■ **Instruction**
Looking at the listing below, retype exactly the lines starting at the one containing "(306, 180) = (232, 384): grey" and ending at the one containing "(480, 471) = (420, 110): black", both included, and nothing else.

■ **Provided information**
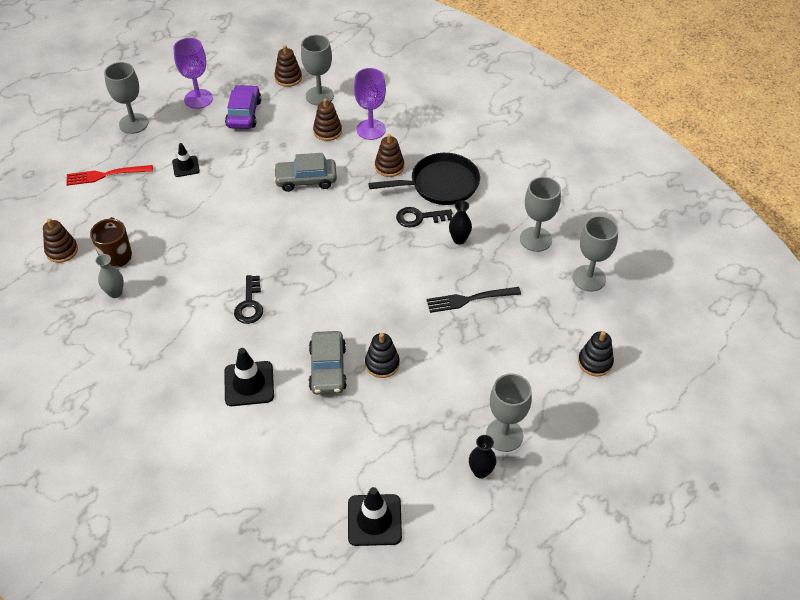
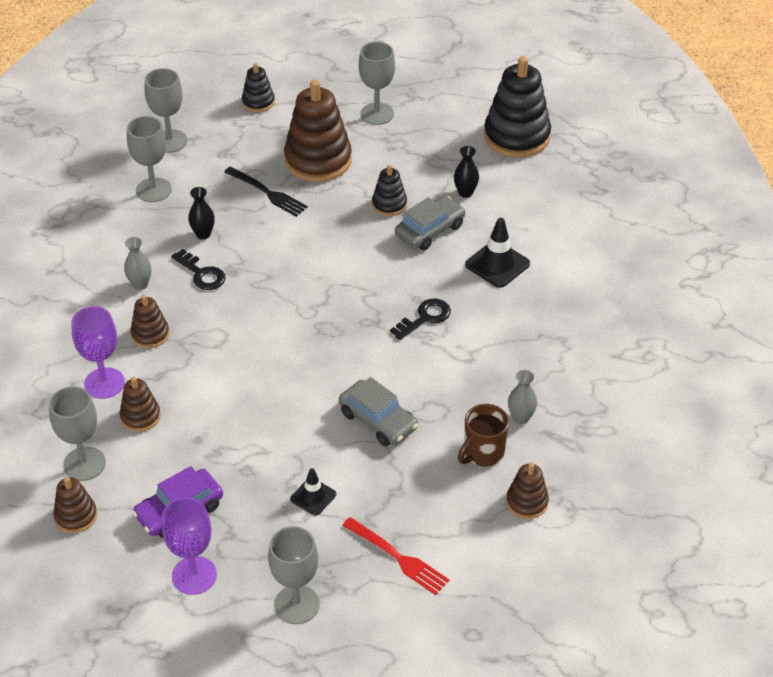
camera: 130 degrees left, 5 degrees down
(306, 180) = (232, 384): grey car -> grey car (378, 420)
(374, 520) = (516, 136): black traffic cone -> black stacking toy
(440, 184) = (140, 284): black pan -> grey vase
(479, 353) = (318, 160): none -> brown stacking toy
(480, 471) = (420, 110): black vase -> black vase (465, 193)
---
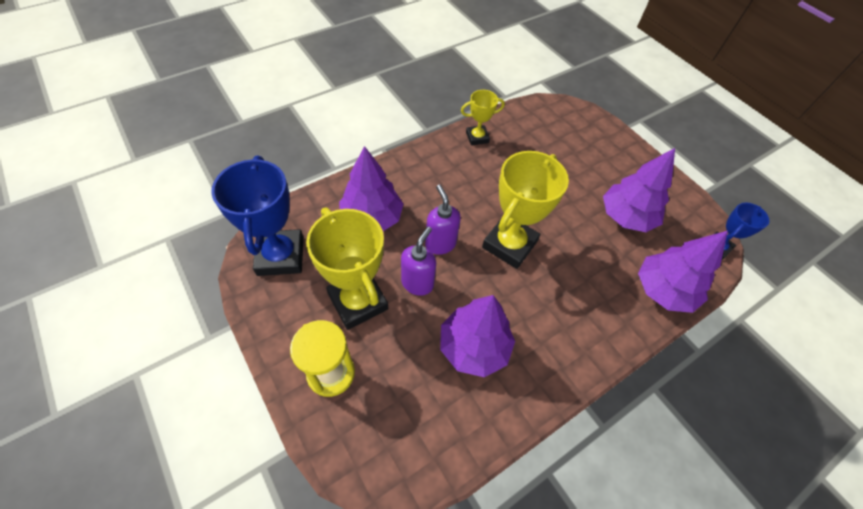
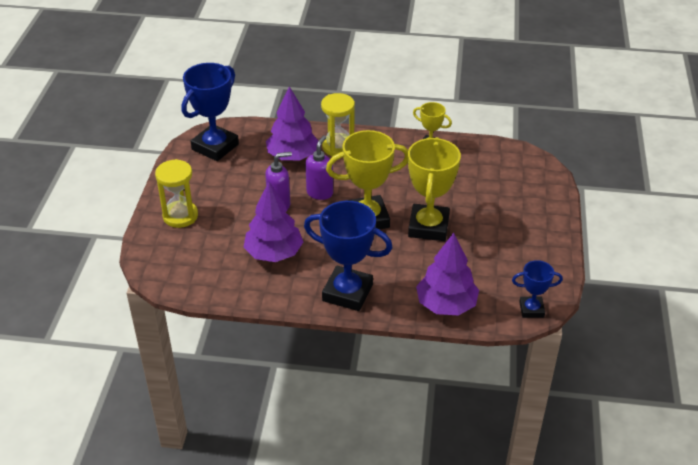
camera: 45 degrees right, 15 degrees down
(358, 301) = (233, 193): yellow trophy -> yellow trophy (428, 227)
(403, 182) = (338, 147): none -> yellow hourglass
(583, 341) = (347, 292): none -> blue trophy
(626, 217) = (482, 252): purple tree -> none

■ **Exercise output**
(306, 180) = (232, 384): grey car -> grey car (378, 420)
(374, 520) = (516, 136): black traffic cone -> black stacking toy
(440, 184) = (140, 284): black pan -> grey vase
(479, 353) = (318, 160): none -> brown stacking toy
(480, 471) = (420, 110): black vase -> black vase (465, 193)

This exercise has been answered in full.